● What needs to be done: Reproduce exactly, and only, the lines running from the start of the entries below to the line containing "turquoise cactus: 4 -> 1".

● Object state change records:
*** Begin section ***
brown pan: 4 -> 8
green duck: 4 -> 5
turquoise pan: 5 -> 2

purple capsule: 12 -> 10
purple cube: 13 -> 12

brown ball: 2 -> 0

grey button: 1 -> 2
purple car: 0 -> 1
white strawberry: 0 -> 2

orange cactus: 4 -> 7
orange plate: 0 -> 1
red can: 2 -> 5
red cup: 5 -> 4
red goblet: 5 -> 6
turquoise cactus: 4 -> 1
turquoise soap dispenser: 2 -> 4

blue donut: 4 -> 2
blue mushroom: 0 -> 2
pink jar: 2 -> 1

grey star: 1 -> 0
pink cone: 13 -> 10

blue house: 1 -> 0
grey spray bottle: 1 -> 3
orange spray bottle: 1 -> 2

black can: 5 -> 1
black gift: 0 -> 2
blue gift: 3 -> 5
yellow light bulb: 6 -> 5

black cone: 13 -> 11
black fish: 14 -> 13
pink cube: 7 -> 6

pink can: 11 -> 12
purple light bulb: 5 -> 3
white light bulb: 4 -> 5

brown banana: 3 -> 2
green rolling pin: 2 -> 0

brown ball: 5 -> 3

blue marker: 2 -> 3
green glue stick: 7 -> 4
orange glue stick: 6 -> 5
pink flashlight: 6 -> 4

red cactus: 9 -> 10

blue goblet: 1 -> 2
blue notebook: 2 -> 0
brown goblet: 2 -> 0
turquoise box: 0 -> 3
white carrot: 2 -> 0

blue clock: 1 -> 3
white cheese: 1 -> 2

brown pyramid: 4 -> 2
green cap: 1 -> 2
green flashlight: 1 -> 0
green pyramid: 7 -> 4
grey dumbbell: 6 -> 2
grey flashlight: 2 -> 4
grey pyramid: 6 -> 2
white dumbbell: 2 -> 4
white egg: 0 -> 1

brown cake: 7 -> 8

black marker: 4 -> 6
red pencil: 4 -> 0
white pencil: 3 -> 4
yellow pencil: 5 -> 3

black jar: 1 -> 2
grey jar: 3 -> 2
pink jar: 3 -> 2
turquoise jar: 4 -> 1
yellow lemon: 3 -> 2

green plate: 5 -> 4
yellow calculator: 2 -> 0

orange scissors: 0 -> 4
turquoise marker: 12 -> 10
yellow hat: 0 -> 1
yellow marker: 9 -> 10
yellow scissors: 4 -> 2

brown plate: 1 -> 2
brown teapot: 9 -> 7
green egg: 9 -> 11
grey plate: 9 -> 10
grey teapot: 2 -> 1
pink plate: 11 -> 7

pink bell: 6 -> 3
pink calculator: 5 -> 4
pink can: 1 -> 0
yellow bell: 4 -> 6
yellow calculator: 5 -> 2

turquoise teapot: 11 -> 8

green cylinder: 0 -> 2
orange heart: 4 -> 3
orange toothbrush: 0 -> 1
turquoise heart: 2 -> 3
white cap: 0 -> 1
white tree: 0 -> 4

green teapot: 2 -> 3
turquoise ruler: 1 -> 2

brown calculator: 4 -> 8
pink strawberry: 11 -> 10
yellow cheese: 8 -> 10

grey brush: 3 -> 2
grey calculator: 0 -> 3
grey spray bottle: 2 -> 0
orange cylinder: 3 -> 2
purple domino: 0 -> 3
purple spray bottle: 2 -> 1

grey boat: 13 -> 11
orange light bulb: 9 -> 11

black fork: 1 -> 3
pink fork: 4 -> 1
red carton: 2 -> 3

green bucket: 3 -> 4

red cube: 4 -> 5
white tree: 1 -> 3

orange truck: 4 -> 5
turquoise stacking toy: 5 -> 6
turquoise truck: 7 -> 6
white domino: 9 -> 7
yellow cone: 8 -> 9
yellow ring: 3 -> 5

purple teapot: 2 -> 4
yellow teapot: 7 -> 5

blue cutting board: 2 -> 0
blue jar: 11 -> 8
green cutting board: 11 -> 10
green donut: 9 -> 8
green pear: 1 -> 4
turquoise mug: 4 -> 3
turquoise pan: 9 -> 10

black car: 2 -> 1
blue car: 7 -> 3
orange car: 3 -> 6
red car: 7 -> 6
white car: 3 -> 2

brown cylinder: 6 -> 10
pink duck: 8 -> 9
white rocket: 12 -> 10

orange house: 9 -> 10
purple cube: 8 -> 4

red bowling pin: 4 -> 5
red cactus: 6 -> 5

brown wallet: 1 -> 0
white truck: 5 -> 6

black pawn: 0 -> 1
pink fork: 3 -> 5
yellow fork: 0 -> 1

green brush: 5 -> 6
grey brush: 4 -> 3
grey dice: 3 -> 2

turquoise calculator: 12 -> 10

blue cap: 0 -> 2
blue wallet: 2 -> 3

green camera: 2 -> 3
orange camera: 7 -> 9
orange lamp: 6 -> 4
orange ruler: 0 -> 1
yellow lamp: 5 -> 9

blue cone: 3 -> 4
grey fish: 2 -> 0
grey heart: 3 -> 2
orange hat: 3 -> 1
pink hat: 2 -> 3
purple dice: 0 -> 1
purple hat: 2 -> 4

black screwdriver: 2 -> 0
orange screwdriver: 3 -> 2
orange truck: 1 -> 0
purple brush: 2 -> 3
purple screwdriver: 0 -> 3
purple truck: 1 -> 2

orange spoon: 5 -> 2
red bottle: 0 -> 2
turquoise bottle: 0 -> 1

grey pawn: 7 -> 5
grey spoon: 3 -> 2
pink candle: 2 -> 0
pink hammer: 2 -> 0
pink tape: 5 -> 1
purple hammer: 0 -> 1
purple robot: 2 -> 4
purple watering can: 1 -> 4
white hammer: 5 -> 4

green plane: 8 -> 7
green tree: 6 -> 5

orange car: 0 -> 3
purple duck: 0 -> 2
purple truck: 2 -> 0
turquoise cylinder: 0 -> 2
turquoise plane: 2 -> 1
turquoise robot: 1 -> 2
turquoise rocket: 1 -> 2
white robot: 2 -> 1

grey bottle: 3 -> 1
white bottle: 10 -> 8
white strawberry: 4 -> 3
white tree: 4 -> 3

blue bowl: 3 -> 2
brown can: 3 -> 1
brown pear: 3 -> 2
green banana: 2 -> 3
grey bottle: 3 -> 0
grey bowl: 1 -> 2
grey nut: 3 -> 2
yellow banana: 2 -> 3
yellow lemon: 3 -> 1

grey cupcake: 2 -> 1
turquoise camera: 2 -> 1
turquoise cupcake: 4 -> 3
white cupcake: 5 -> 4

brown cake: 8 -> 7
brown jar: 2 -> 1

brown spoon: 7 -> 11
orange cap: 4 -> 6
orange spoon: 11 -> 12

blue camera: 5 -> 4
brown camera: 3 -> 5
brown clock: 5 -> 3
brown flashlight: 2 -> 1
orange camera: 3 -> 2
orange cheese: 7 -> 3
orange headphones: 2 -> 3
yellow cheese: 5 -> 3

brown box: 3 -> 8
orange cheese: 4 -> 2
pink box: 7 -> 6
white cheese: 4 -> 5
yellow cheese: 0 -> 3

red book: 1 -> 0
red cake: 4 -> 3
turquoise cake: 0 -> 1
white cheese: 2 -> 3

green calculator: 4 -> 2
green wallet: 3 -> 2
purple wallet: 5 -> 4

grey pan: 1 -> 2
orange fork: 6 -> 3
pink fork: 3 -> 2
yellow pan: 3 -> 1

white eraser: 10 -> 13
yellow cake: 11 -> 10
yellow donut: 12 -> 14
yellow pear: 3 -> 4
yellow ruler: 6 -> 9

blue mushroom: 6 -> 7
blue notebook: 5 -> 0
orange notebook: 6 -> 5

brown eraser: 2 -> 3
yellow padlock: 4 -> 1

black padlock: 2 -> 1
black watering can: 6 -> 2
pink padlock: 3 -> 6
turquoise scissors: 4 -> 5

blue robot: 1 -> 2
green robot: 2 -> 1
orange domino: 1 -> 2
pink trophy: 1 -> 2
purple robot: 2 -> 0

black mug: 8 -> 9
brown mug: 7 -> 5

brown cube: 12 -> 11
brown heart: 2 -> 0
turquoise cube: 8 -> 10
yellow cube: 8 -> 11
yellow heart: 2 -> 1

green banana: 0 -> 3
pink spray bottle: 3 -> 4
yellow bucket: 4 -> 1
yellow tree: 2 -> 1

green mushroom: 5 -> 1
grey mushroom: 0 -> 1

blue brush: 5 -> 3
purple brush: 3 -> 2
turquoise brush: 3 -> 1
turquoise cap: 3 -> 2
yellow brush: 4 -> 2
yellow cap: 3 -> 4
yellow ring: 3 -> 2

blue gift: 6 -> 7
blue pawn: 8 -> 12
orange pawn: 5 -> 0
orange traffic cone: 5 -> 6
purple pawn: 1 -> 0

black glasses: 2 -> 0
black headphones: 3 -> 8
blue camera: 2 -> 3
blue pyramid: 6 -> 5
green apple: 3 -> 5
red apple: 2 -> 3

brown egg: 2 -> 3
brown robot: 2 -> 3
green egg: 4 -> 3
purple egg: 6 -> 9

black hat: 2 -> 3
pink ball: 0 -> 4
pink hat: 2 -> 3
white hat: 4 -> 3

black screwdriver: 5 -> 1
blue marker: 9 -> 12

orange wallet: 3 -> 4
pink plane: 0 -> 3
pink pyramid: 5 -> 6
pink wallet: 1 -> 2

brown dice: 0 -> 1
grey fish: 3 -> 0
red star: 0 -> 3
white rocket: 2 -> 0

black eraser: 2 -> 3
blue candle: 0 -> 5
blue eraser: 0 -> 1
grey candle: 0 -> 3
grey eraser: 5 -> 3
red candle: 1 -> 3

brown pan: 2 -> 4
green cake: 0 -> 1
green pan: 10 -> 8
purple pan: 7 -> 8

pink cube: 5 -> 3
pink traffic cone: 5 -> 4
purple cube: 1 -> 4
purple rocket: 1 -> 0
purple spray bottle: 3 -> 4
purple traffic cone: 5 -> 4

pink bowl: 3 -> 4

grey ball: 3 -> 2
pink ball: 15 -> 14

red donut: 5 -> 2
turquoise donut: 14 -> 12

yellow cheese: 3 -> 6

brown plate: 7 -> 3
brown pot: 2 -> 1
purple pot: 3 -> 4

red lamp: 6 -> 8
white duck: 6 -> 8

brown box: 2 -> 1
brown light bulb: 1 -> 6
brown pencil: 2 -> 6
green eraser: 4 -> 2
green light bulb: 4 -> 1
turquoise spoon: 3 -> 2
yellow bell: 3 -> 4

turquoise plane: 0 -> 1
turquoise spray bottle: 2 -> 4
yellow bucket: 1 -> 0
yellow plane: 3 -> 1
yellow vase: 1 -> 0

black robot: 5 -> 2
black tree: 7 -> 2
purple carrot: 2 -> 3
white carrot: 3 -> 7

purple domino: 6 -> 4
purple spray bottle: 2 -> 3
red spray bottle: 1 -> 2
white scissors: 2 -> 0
*** End section ***
● Output for this exercise:
brown pan: 4 -> 8
green duck: 4 -> 5
turquoise pan: 5 -> 2

purple capsule: 12 -> 10
purple cube: 13 -> 12

brown ball: 2 -> 0

grey button: 1 -> 2
purple car: 0 -> 1
white strawberry: 0 -> 2

orange cactus: 4 -> 7
orange plate: 0 -> 1
red can: 2 -> 5
red cup: 5 -> 4
red goblet: 5 -> 6
turquoise cactus: 4 -> 1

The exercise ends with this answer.